■ PROBLEM STATEMENT ■
Look through the entries below and show every line containing the word "dice".

■ DATA ■

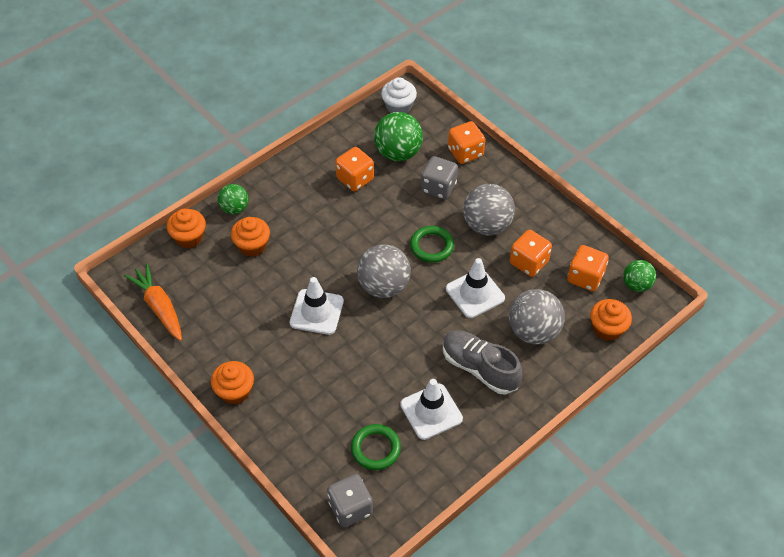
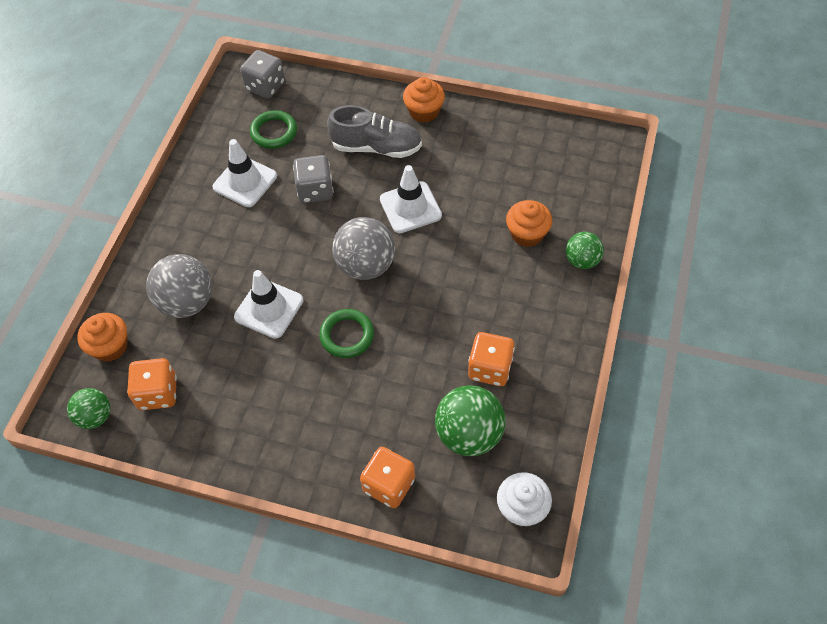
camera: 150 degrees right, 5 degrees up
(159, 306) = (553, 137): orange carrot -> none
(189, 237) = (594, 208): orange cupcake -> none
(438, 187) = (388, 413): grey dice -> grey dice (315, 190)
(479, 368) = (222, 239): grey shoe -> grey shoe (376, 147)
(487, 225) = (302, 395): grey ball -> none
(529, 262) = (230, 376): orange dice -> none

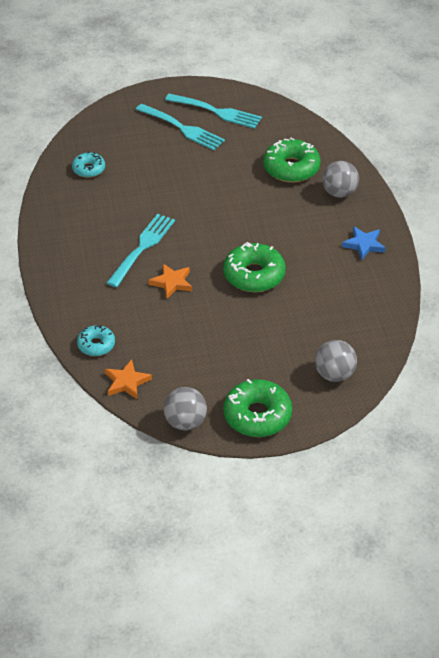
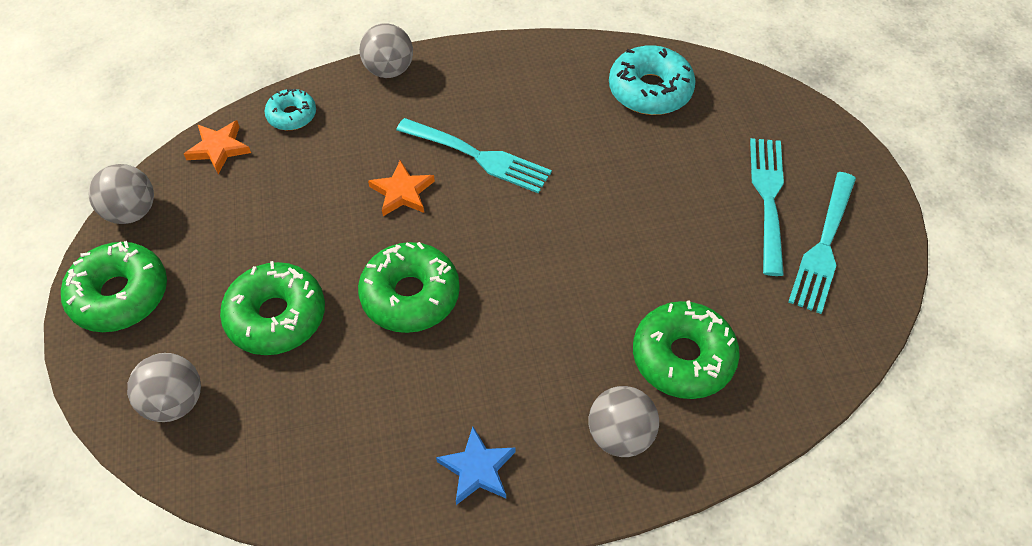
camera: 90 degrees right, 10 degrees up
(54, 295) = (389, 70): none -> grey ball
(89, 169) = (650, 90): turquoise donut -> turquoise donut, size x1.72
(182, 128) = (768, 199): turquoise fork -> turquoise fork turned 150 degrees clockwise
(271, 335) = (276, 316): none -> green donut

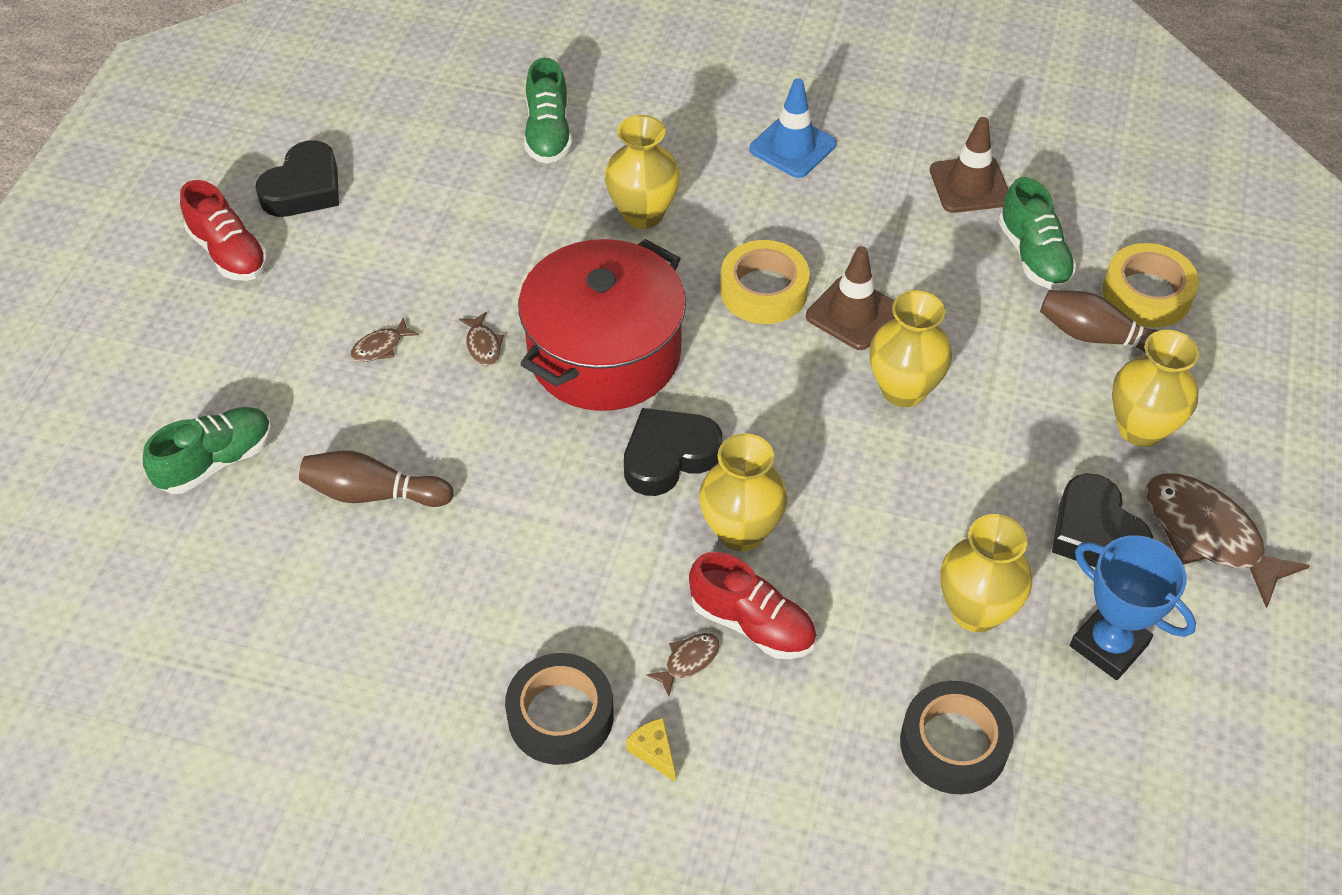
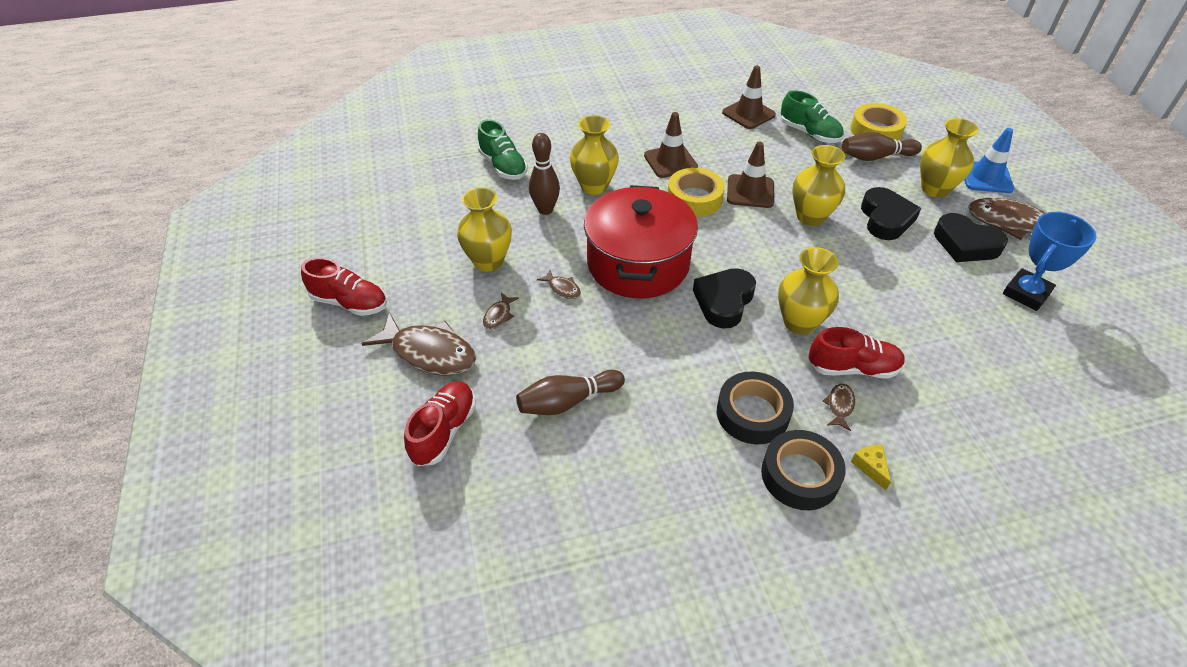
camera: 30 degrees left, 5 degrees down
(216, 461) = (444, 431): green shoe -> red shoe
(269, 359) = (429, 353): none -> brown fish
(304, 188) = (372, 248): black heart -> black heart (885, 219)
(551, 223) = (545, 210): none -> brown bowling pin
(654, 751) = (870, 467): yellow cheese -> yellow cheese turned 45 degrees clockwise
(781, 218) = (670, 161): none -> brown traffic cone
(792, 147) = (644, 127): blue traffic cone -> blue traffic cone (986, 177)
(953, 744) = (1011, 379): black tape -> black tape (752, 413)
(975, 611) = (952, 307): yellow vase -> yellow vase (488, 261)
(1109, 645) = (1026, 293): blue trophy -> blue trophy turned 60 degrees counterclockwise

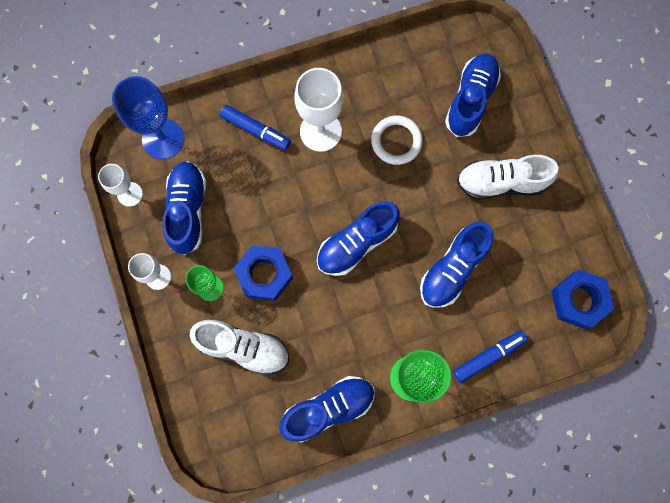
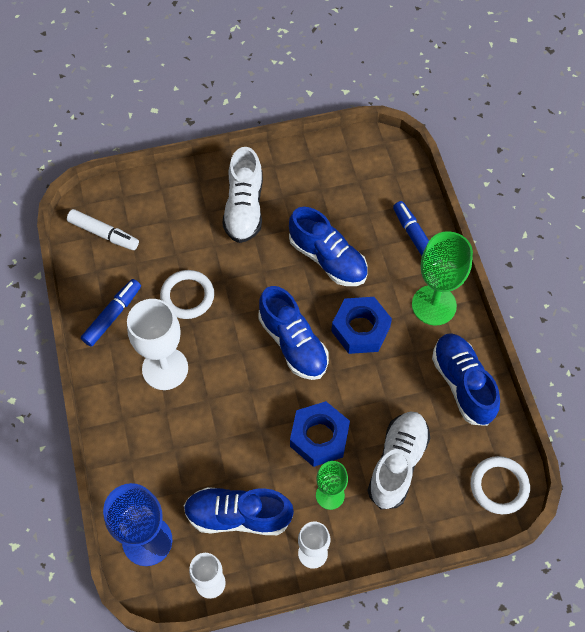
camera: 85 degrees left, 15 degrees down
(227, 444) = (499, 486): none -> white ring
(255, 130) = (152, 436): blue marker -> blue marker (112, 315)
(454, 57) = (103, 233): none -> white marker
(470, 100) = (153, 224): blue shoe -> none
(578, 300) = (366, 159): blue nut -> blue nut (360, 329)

■ REPLY TO THE TASK ■
(438, 187) = (388, 413): grey dice -> grey dice (315, 190)
(529, 262) = (230, 376): orange dice -> none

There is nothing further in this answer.